▶ [What this task involves] Once the line containing "BUTTON3: KY-004 -> none" is found in the entries below, restate it and each following line word for word, stopping after the line containing "BUTTON3 pin VCC: 5V -> none".

▶ [The data]
---*---
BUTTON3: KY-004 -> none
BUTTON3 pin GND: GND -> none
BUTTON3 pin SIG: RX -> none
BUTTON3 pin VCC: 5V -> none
---*---
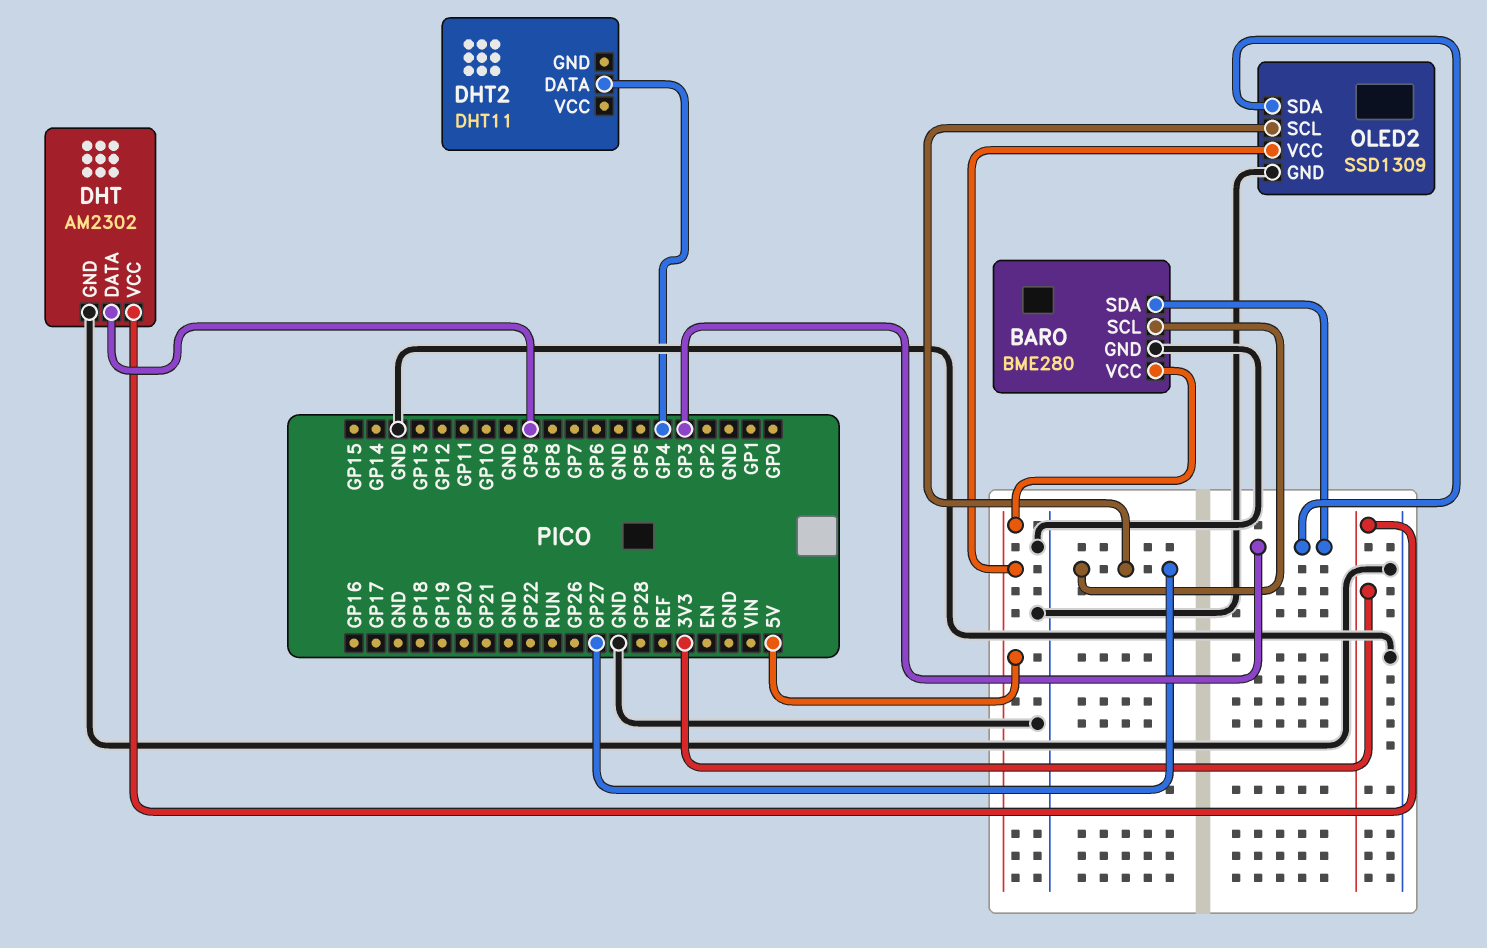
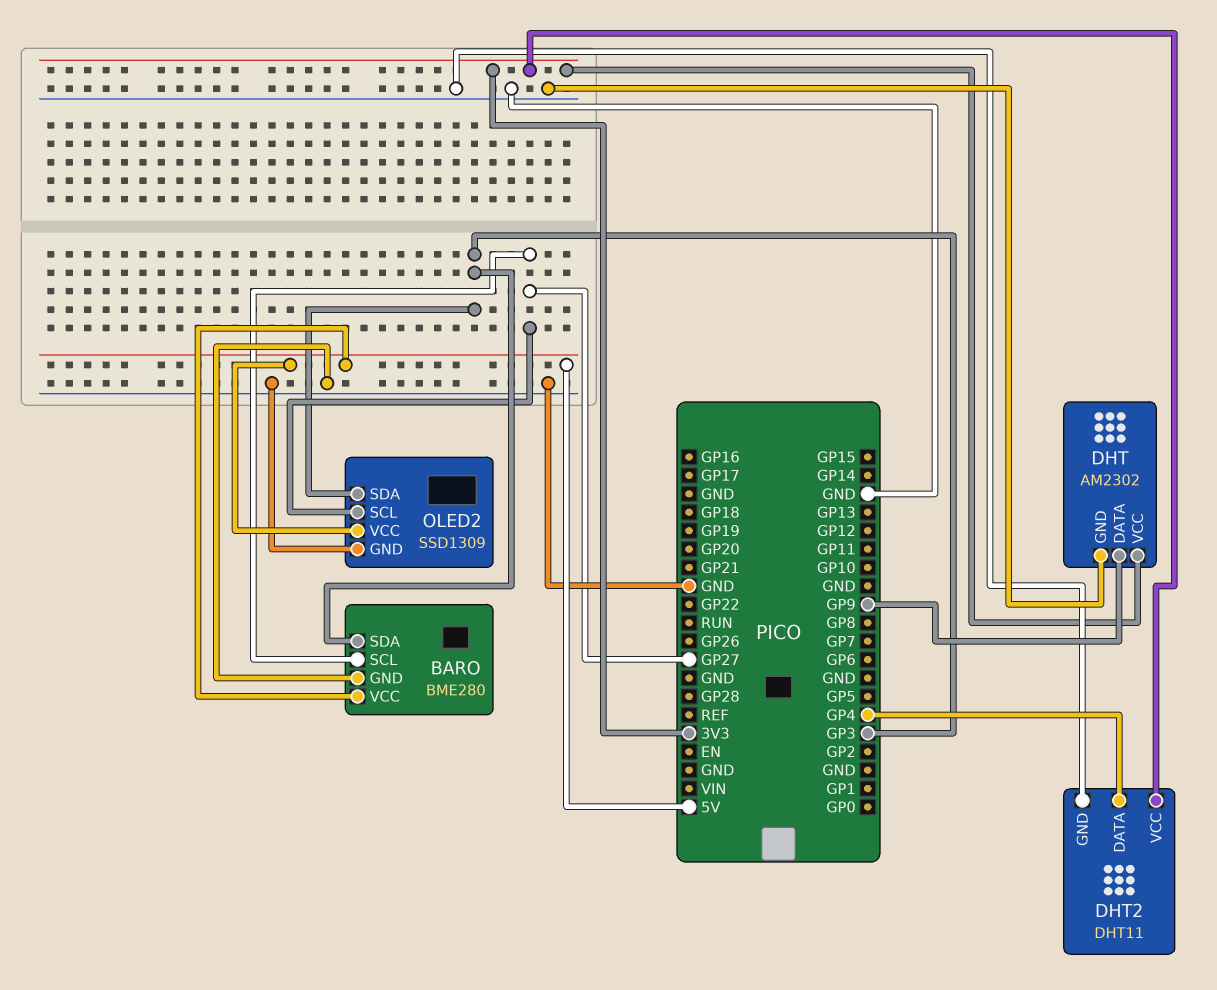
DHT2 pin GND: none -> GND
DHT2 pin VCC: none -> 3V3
---*---
▶ [Answer to this exercise]
BUTTON3: KY-004 -> none
BUTTON3 pin GND: GND -> none
BUTTON3 pin SIG: RX -> none
BUTTON3 pin VCC: 5V -> none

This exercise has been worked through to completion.